** INFORMATION PROVIDED follows **
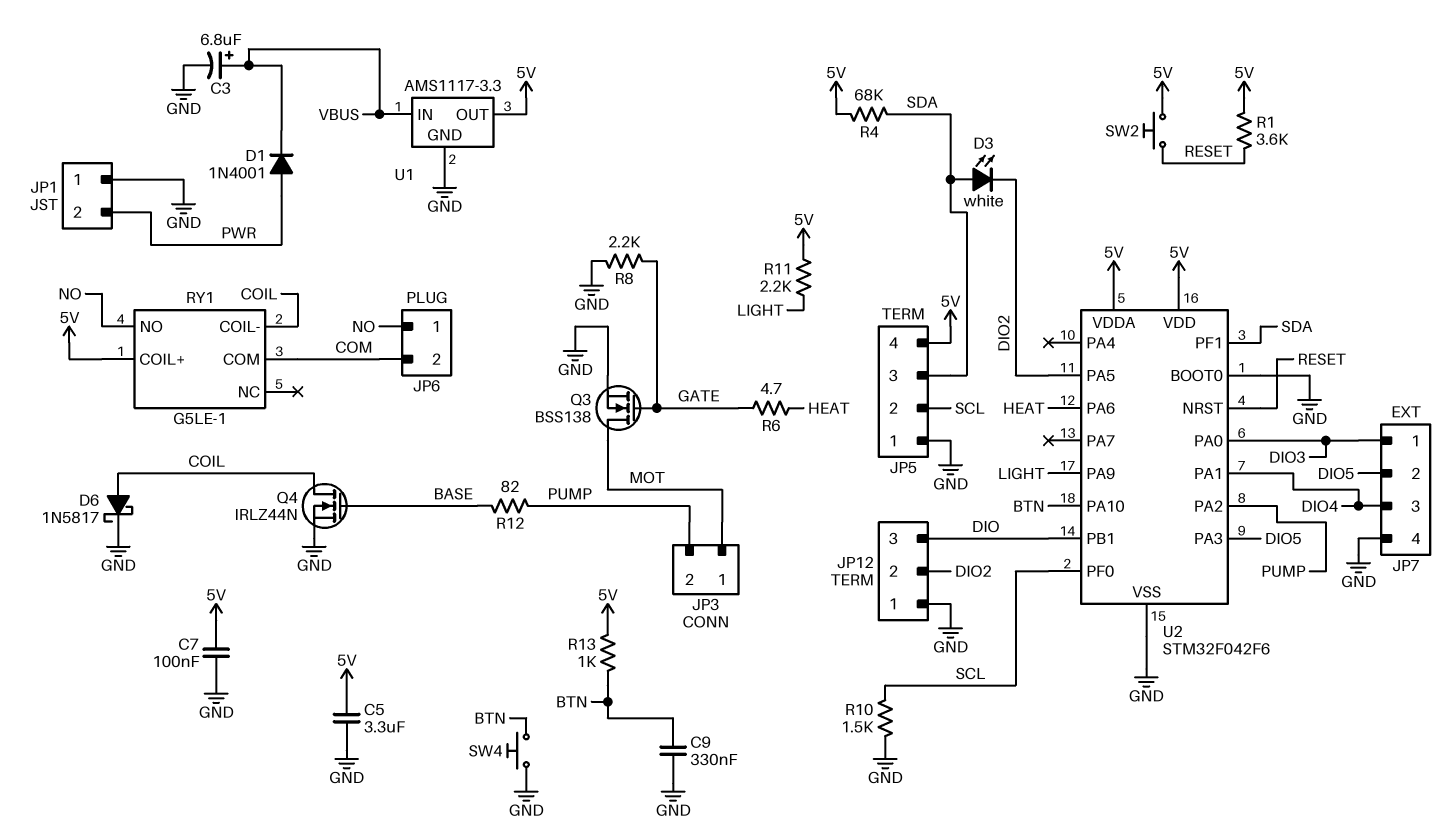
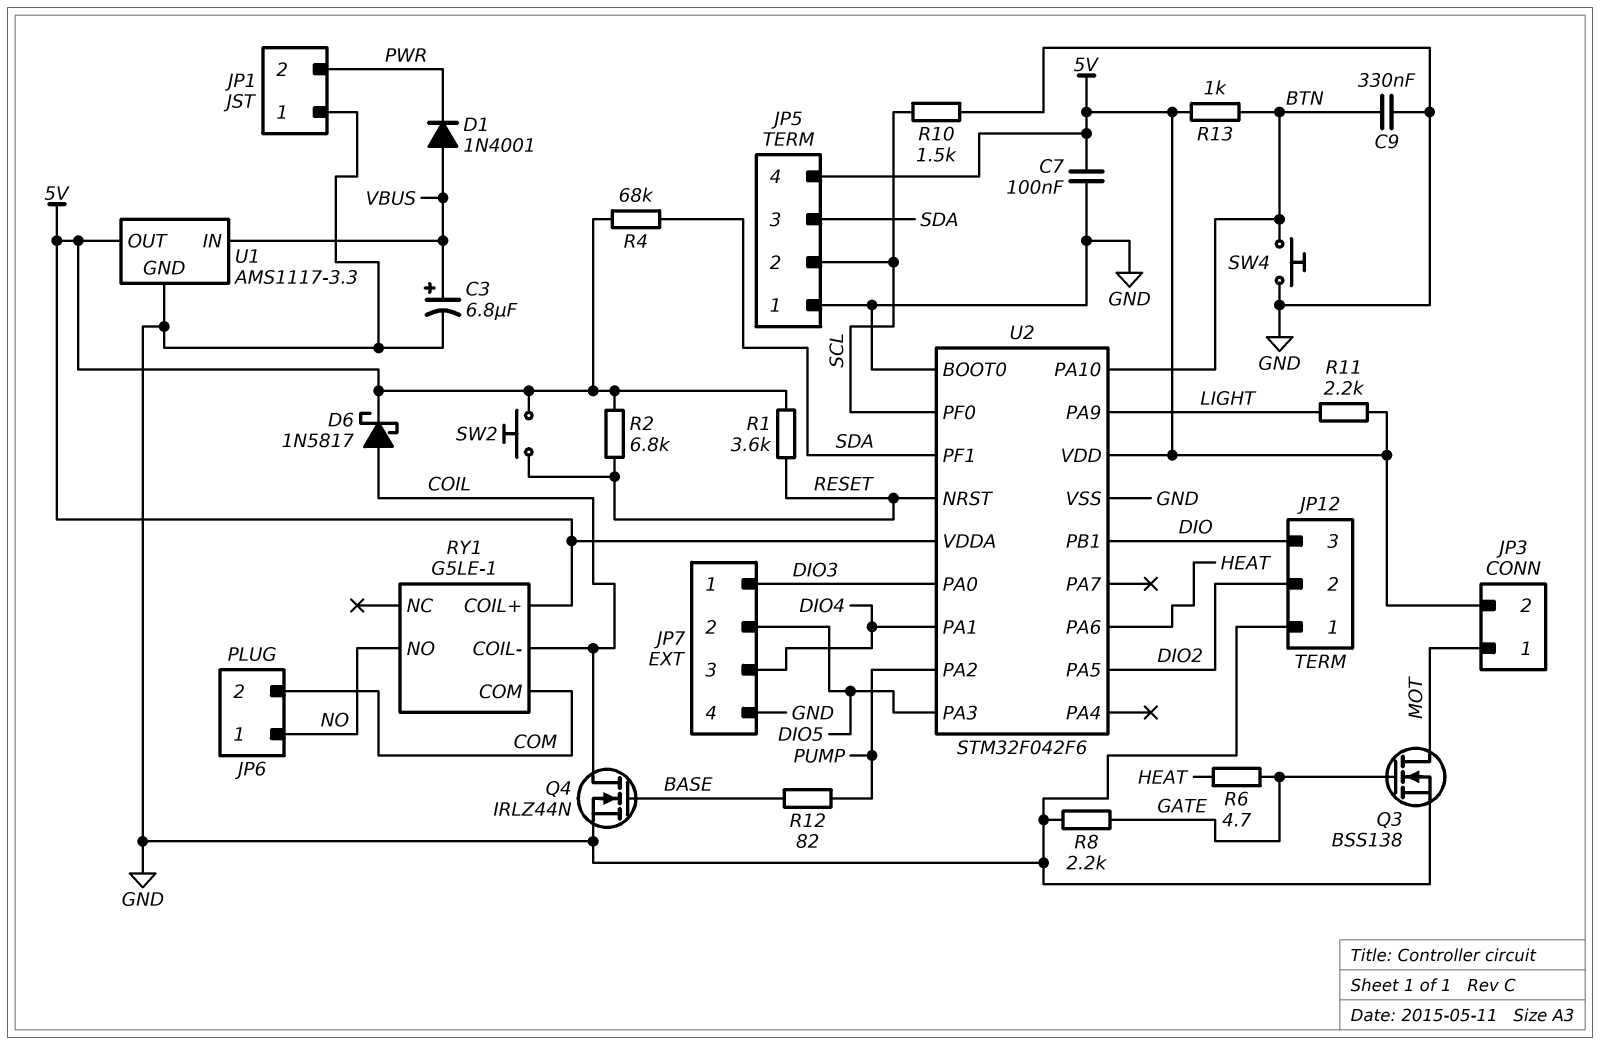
C5: 3.3uF (5V, GND) -> none
D1: diode 1N4001 (A PWR, K VBUS) -> diode 1N4001 (A VBUS, K PWR)
D3: LED white (A SDA, K DIO2) -> none
D6: schottky 1N5817 (A COIL, K GND) -> schottky 1N5817 (A COIL, K 5V)
JP3 pin 2: PUMP -> 5V
R2: none -> 6.8k (5V, RESET)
** End of INFORMATION PROVIDED **
* **TASK STATEMENT**
All preceding records should be duplicated verbatim, images excepted.

* **REPLY**
C5: 3.3uF (5V, GND) -> none
D1: diode 1N4001 (A PWR, K VBUS) -> diode 1N4001 (A VBUS, K PWR)
D3: LED white (A SDA, K DIO2) -> none
D6: schottky 1N5817 (A COIL, K GND) -> schottky 1N5817 (A COIL, K 5V)
JP3 pin 2: PUMP -> 5V
R2: none -> 6.8k (5V, RESET)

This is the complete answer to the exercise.